*** Opening Data records ***

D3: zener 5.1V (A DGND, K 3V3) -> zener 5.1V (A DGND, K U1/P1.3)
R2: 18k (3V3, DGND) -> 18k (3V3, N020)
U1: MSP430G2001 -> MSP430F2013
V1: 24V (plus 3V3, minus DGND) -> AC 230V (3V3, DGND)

*** Closing Data records ***
*** Opening Data records ***

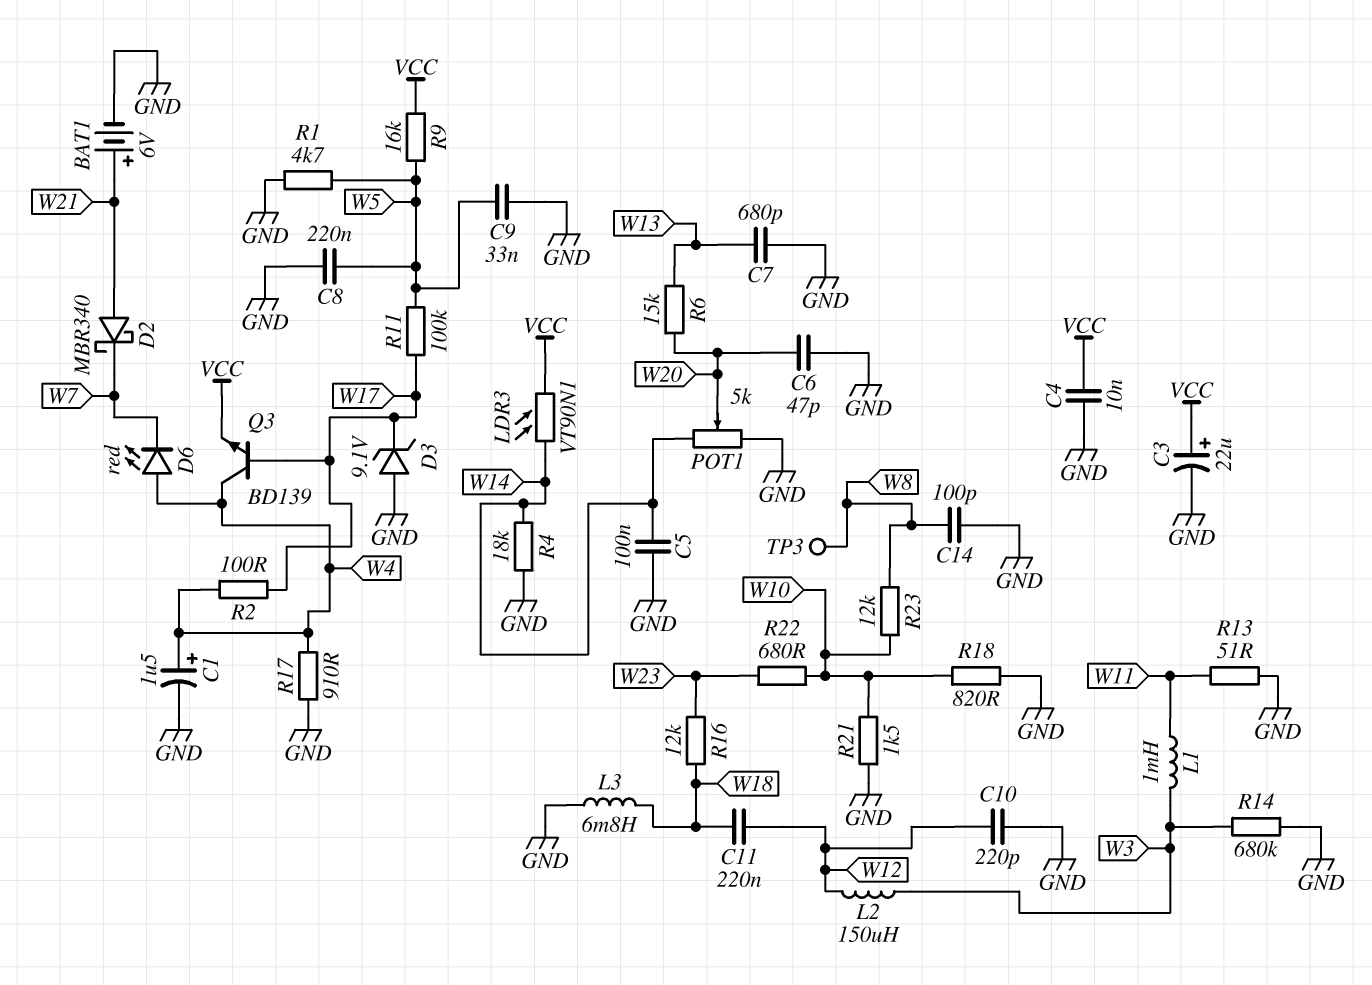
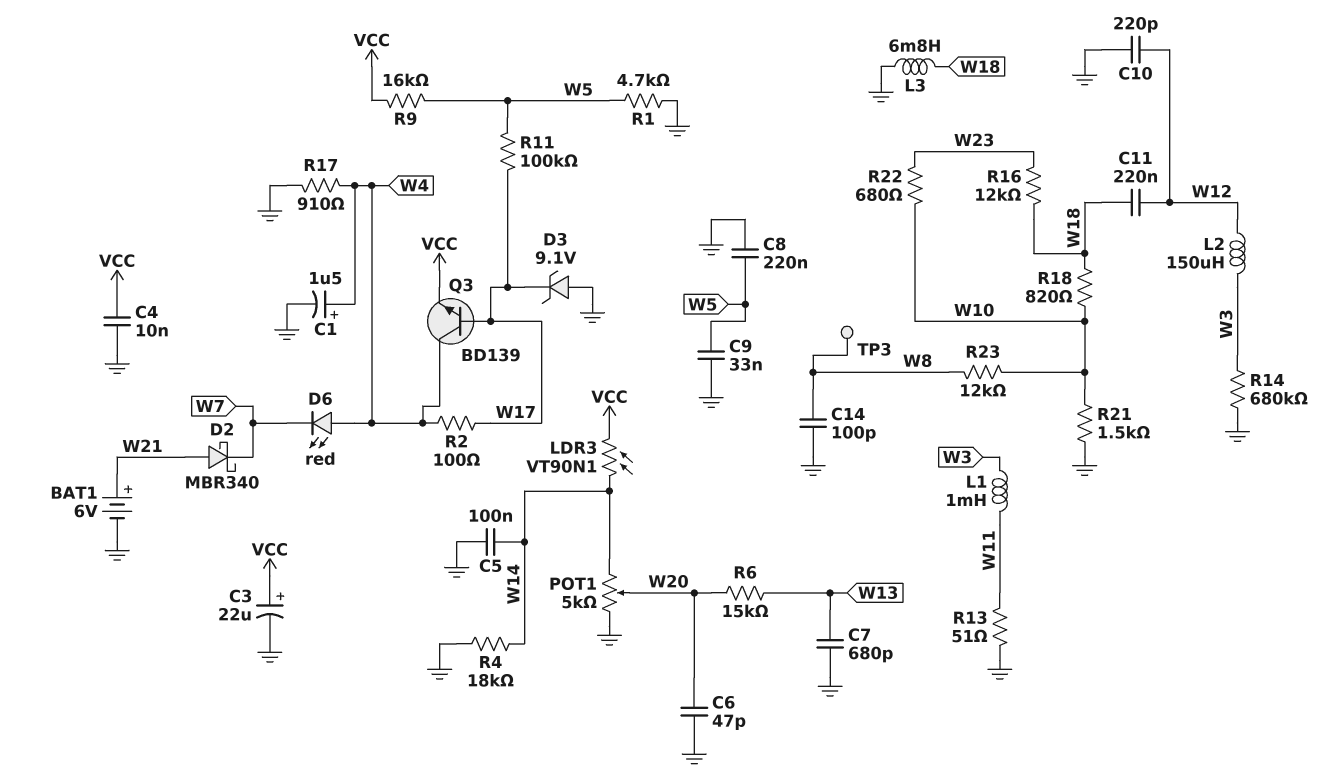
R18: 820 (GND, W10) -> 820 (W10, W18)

*** Closing Data records ***

Work order:
From the entries above, return exactly the line containing "D3: zener 5.1V", the line containing "V1: 24V (plus", and all lines between, and nothing else.

Solved problem:
D3: zener 5.1V (A DGND, K 3V3) -> zener 5.1V (A DGND, K U1/P1.3)
R2: 18k (3V3, DGND) -> 18k (3V3, N020)
U1: MSP430G2001 -> MSP430F2013
V1: 24V (plus 3V3, minus DGND) -> AC 230V (3V3, DGND)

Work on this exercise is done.